◆ WHAT TO DO
Find the number of lines below in which the word "yellow" appears, and write that number only.

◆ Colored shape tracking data
◇ ◇ ◇ ◇ ◇ ◇ ◇

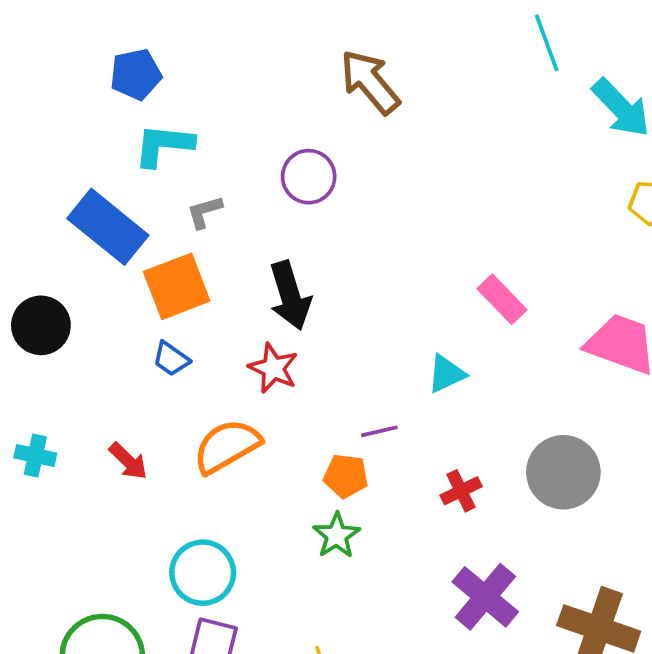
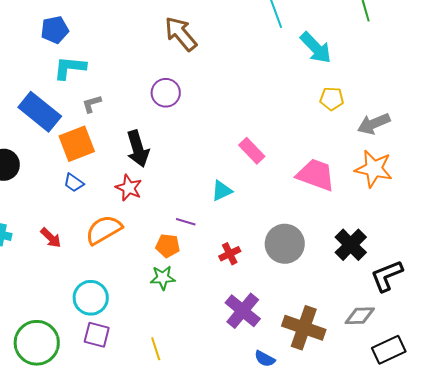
purple circle: (309, 177) -> (166, 93), moved
purple line: (379, 431) -> (186, 222), turned 30
green star: (337, 535) -> (163, 278), turned 30

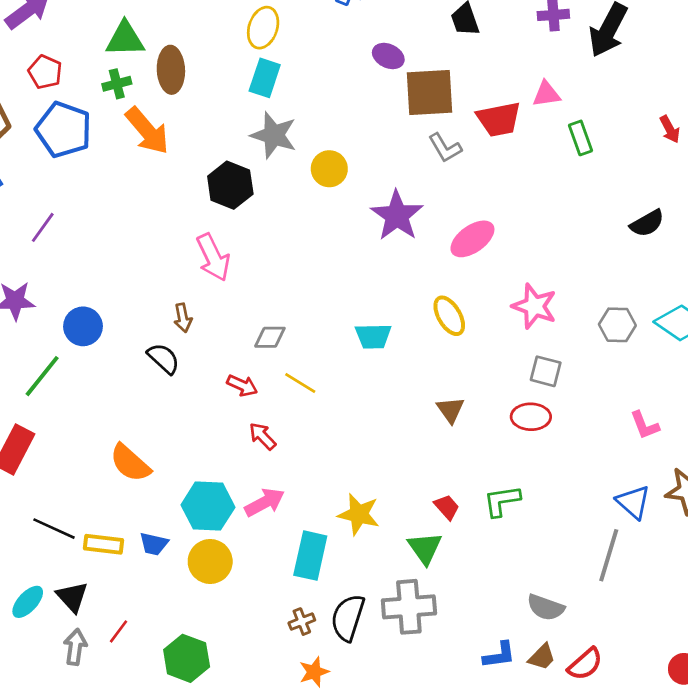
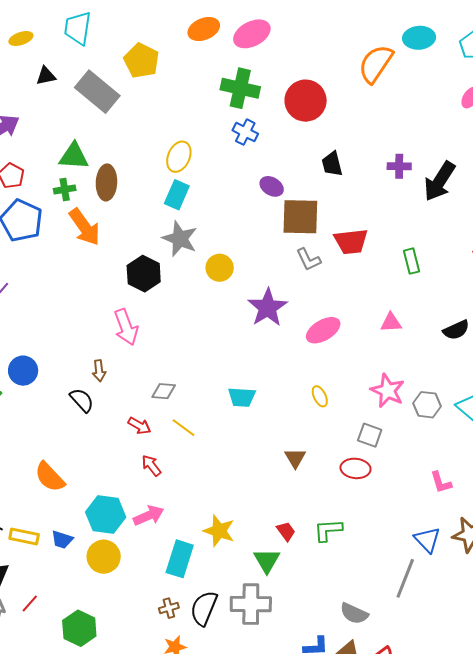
pink triangle: (546, 94) -> (391, 323), moved
pink star: (534, 306) -> (388, 391), moved
yellow ellipse: (449, 316) -> (320, 396), moved, size x0.7

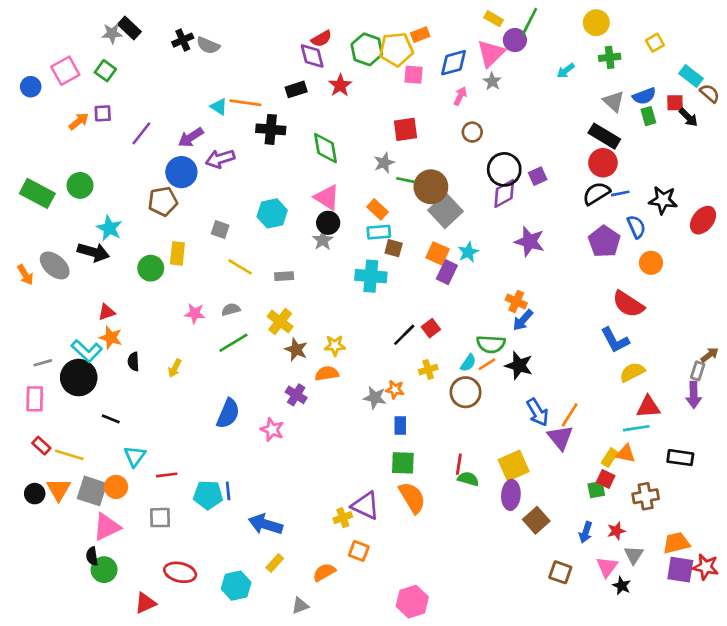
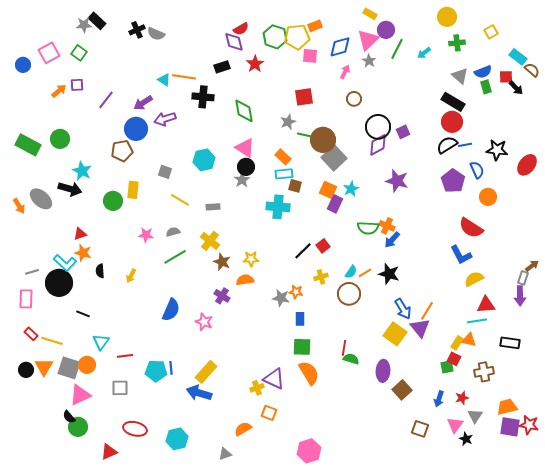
green line: (530, 21) -> (397, 49), moved
green semicircle: (491, 344) -> (368, 228), moved
yellow square: (514, 466) -> (395, 334), moved, turned -30
black semicircle: (92, 556) -> (69, 417), turned -32
yellow rectangle: (275, 563) -> (206, 372), moved, size x1.6

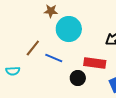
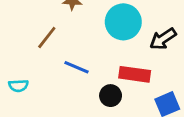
cyan circle: (69, 29) -> (123, 22), moved
brown line: (33, 48) -> (47, 37), moved

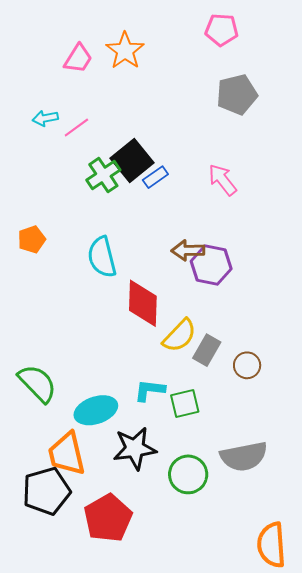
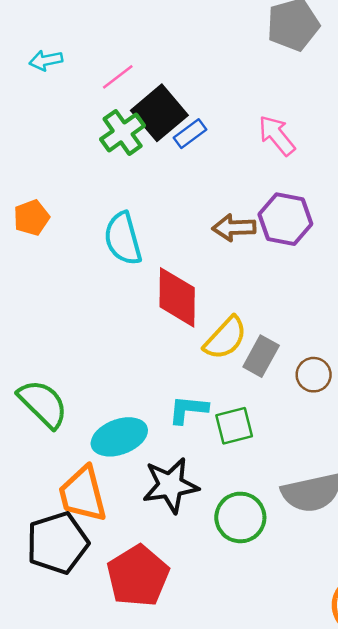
pink line: (76, 128) -> (118, 77), moved
purple hexagon: (211, 265) -> (285, 219), moved

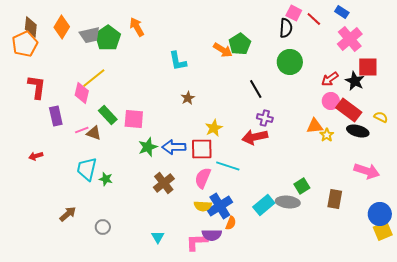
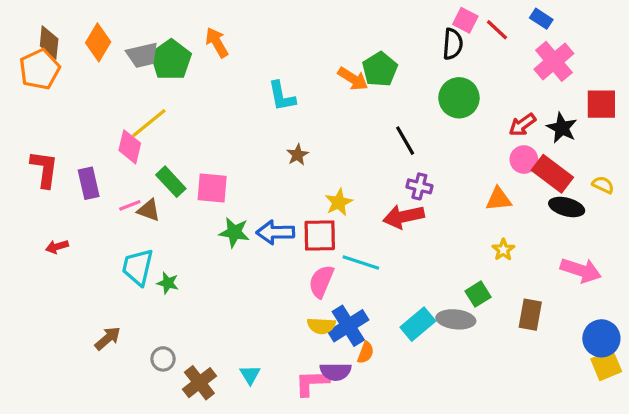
red square: (368, 67) -> (601, 104), moved
red L-shape: (37, 87) -> (44, 169), moved
yellow star: (327, 135) -> (503, 250), moved
green star: (148, 147) -> (234, 232), turned 30
brown cross: (164, 183) -> (199, 383), moved

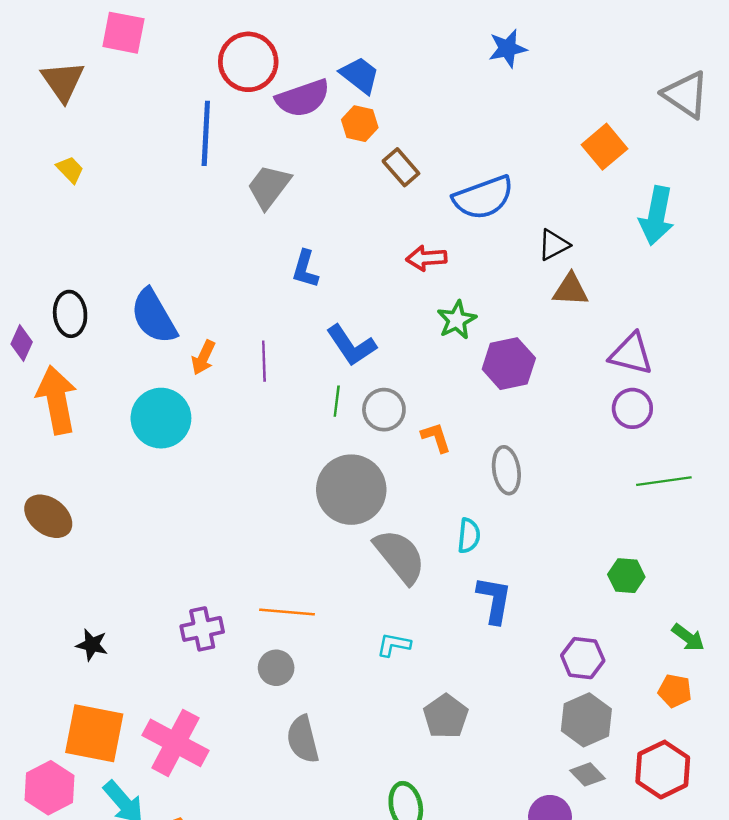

◇ ◇ ◇ ◇ ◇ ◇ ◇

◆ SOLUTION FOR THIS PROBLEM
4